[Start of Attachment]

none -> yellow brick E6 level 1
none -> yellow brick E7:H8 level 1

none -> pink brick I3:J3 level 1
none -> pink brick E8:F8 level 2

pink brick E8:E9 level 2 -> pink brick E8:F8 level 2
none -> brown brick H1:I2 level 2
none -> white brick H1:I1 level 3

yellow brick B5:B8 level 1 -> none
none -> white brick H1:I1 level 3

[End of Attachment]
[Start of Attachment]

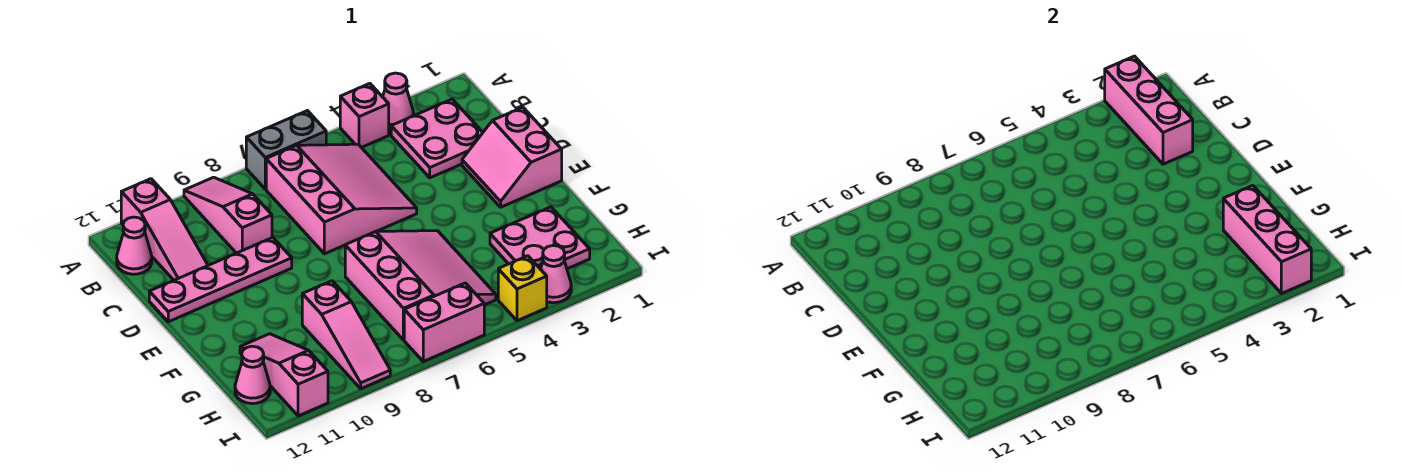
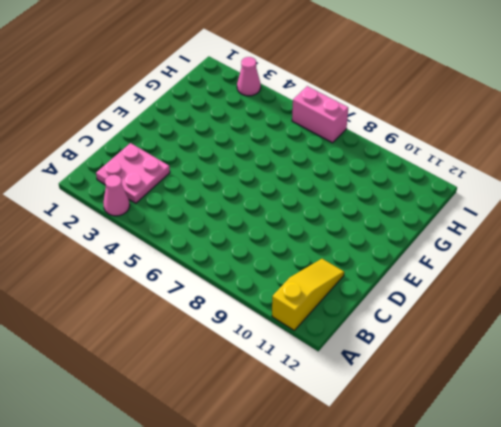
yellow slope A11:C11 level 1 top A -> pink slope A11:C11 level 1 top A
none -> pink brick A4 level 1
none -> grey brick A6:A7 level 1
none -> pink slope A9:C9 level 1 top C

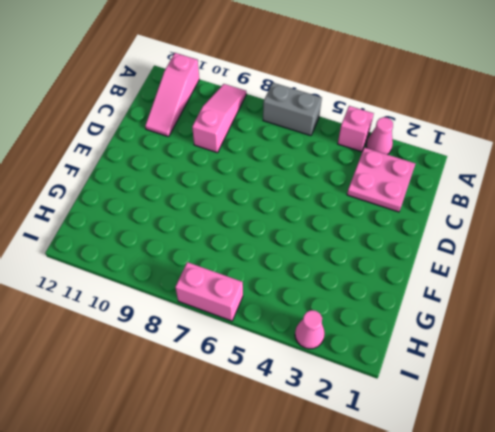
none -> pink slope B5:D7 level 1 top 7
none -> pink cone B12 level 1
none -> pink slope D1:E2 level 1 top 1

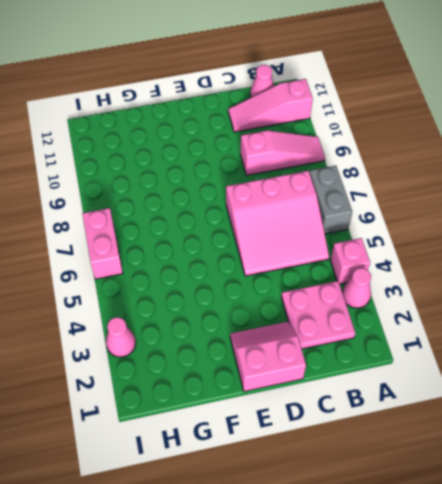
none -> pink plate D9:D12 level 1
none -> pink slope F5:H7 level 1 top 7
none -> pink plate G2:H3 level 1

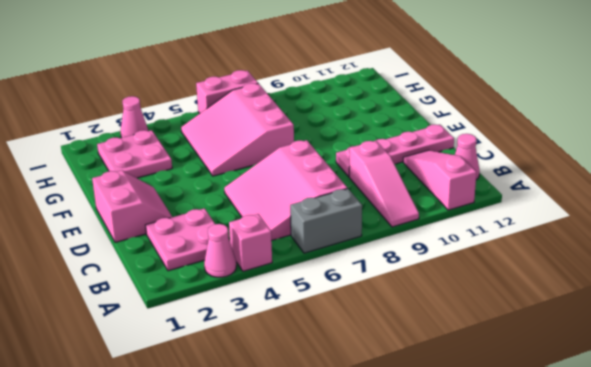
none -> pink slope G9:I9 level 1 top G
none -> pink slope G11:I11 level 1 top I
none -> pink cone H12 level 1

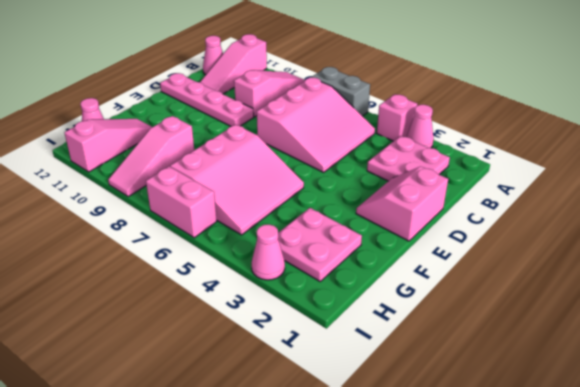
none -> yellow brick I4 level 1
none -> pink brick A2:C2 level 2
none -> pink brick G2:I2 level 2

[End of Attachment]

_Problem to solve:_ Using the data above, return the lines from the one holding "none -> pink slope F5:H7 level 1 top 7" through the one holding "none -> pink brick G2:I2 level 2" exactly, but not the pictures.

_Your response:_
none -> pink slope F5:H7 level 1 top 7
none -> pink plate G2:H3 level 1

none -> pink slope G9:I9 level 1 top G
none -> pink slope G11:I11 level 1 top I
none -> pink cone H12 level 1

none -> yellow brick I4 level 1
none -> pink brick A2:C2 level 2
none -> pink brick G2:I2 level 2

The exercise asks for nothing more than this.